§ RECORDS FOR THIS TASK:
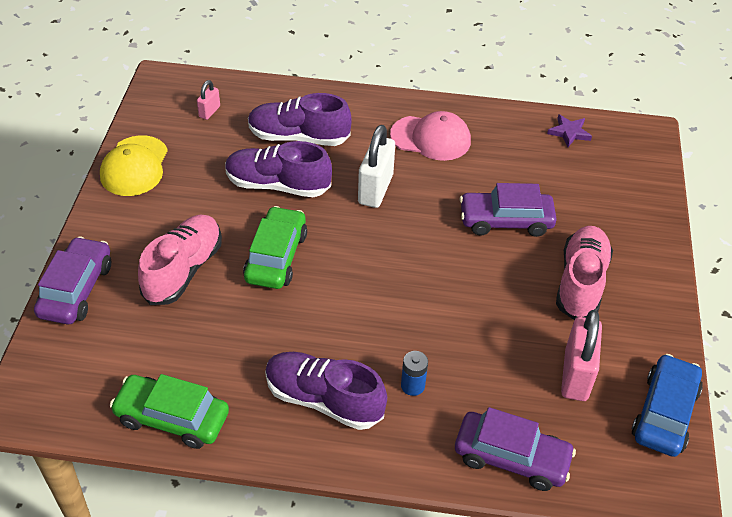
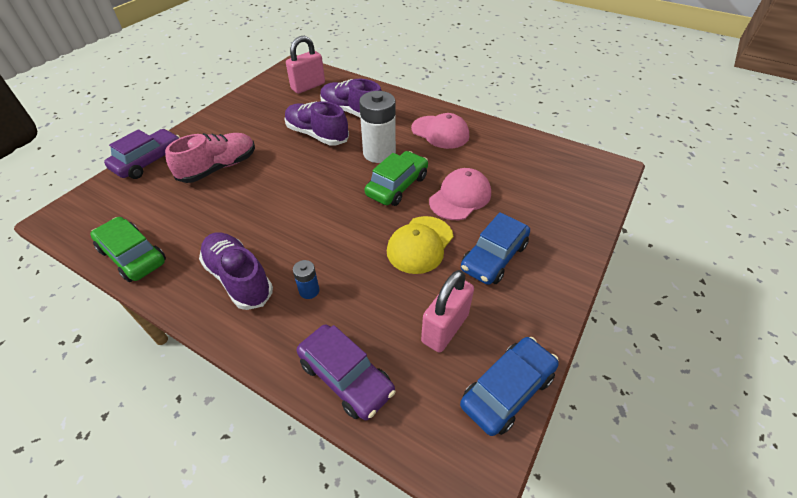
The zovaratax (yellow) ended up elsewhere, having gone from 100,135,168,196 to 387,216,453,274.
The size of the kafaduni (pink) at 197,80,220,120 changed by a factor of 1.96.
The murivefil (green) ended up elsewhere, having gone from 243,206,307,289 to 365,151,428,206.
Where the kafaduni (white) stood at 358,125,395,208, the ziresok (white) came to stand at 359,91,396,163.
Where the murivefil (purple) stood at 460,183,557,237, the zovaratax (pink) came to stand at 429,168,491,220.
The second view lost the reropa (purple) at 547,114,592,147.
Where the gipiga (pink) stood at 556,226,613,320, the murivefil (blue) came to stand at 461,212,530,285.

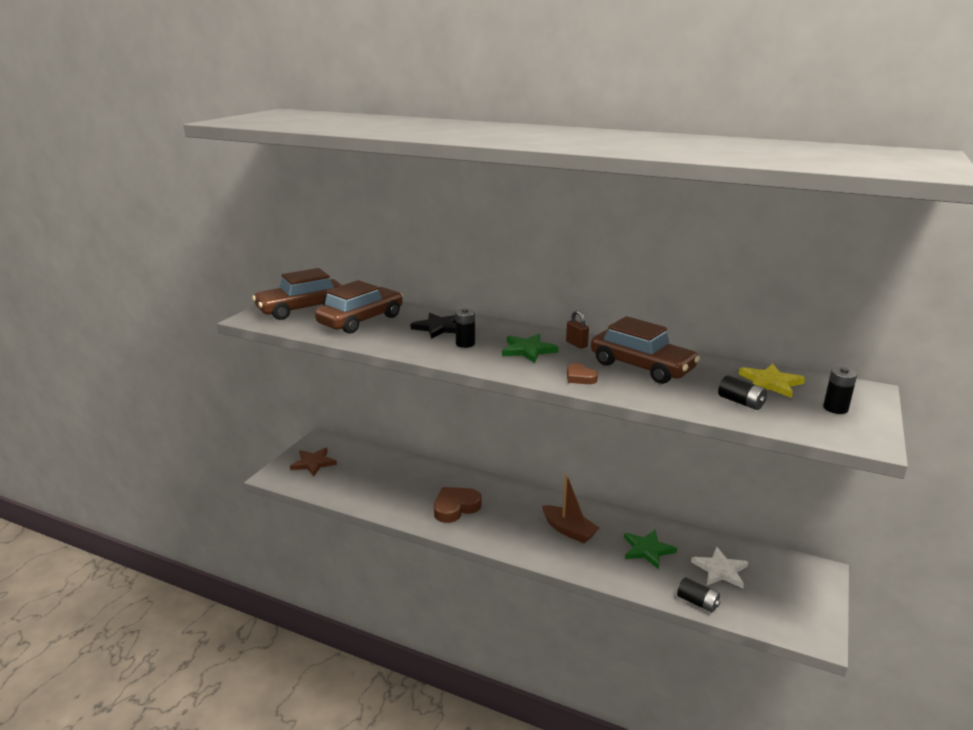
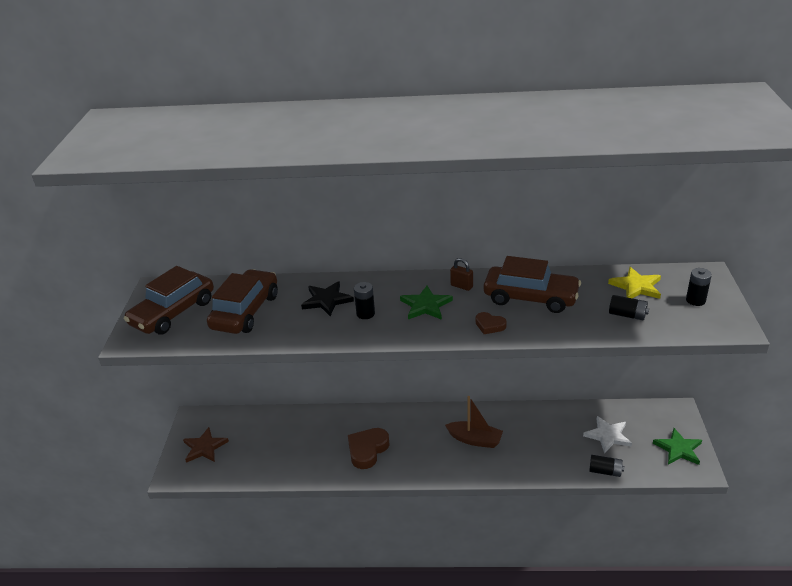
The reropa (green) ended up elsewhere, having gone from 624,530,677,569 to 653,428,702,465.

§ YOUR GOAL:
In the entries above, count each line that holds "came". Give the total and nothing else.

§ REPLY:
3